Stored data:
--- Start ---

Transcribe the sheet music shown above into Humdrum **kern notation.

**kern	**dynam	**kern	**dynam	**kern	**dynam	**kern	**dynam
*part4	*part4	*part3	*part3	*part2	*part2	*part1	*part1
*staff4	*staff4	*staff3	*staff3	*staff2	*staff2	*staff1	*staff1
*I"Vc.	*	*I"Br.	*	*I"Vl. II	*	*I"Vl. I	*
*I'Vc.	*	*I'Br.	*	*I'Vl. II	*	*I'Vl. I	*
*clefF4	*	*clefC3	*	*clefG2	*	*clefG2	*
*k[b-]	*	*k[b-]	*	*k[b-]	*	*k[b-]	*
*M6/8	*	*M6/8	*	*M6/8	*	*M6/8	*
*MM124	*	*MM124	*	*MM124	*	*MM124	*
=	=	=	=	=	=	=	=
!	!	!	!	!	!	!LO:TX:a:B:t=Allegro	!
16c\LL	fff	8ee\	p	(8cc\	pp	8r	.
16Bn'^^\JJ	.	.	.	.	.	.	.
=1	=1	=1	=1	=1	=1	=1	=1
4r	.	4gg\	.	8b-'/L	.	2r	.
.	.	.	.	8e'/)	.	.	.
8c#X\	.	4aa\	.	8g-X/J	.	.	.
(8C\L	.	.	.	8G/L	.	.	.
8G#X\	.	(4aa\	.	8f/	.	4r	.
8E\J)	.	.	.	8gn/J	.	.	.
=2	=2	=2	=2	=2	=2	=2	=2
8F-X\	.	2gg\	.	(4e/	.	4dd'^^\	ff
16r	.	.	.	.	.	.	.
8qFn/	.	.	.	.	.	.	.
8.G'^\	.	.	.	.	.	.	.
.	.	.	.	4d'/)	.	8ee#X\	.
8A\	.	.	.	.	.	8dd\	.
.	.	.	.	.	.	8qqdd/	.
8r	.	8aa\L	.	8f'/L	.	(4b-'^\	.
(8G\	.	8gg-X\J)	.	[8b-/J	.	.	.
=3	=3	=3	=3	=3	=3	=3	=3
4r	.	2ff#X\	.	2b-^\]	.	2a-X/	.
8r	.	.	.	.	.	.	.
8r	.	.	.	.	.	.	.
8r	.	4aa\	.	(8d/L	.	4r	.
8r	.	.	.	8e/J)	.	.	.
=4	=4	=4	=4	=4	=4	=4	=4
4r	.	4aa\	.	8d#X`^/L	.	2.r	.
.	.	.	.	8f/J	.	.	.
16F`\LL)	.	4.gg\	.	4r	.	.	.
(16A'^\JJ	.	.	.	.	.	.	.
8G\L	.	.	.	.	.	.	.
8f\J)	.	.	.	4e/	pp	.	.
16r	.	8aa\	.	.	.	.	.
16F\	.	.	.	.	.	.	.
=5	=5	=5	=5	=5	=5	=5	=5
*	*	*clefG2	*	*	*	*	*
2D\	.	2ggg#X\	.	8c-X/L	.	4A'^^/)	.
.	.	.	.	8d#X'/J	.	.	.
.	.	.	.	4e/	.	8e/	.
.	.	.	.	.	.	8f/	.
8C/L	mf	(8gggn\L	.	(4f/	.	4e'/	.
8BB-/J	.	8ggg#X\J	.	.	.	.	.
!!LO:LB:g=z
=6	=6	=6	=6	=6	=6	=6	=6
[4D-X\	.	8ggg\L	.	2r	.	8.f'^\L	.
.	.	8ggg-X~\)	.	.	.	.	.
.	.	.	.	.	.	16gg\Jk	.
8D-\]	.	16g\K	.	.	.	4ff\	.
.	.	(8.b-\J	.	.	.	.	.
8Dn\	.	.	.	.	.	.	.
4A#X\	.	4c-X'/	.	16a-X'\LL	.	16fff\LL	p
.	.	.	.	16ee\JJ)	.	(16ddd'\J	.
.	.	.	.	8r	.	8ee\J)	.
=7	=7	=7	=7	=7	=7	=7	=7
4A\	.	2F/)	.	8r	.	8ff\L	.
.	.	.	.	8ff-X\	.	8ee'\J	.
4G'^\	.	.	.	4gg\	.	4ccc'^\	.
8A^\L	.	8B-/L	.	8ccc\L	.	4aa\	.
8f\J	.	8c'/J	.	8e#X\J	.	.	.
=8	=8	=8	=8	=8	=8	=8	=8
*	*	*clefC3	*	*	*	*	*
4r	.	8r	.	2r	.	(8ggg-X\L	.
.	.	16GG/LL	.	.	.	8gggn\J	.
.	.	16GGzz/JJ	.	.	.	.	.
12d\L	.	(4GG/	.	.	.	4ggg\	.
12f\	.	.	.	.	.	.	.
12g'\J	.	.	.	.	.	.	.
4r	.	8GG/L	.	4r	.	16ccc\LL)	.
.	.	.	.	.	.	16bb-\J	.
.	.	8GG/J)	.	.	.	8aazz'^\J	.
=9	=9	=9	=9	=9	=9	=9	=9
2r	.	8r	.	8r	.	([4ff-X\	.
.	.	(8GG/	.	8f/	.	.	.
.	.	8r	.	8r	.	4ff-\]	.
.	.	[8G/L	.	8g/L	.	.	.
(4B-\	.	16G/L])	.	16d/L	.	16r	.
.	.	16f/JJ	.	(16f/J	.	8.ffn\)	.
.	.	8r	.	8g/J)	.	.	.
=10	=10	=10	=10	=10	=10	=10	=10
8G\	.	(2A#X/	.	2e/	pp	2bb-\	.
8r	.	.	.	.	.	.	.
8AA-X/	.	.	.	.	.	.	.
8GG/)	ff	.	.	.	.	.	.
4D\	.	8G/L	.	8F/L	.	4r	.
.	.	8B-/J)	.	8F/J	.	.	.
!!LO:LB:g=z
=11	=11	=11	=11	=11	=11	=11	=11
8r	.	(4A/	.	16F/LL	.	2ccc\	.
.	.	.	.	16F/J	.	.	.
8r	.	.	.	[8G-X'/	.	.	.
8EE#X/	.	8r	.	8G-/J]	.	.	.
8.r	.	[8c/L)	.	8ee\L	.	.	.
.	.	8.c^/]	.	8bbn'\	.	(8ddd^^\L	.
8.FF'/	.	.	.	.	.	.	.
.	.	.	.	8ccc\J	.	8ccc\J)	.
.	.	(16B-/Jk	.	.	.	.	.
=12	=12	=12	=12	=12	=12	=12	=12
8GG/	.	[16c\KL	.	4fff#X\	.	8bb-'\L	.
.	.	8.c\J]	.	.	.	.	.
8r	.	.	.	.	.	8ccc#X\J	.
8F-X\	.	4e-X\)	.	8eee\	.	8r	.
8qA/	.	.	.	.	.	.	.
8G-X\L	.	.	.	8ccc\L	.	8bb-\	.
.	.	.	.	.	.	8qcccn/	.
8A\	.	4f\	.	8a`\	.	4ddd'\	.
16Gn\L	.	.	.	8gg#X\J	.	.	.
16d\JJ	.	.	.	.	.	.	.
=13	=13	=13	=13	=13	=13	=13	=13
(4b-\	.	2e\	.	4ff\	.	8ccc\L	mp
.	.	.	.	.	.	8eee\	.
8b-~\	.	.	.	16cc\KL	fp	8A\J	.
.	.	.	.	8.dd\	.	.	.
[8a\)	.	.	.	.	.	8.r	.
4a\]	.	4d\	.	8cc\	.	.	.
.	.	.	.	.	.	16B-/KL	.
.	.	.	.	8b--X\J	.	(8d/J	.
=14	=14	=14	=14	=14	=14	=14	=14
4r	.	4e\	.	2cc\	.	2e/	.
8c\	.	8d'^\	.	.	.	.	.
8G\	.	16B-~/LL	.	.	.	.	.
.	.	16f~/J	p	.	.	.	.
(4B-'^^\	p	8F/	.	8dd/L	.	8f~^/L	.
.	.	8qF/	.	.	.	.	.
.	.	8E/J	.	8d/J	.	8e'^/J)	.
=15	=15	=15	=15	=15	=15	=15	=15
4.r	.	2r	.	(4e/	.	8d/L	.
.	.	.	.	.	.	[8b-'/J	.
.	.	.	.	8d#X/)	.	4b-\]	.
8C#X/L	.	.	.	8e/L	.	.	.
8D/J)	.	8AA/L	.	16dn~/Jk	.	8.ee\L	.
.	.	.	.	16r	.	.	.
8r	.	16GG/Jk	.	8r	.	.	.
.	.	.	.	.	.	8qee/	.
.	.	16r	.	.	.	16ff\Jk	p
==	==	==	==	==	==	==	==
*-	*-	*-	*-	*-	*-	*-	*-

--- End ---

[Written problem]
Gather every line above that contains the string "kern", treating uppercase and lowercase as different.

[Answer to the task]
Transcribe the sheet music shown above into Humdrum **kern notation.
**kern	**dynam	**kern	**dynam	**kern	**dynam	**kern	**dynam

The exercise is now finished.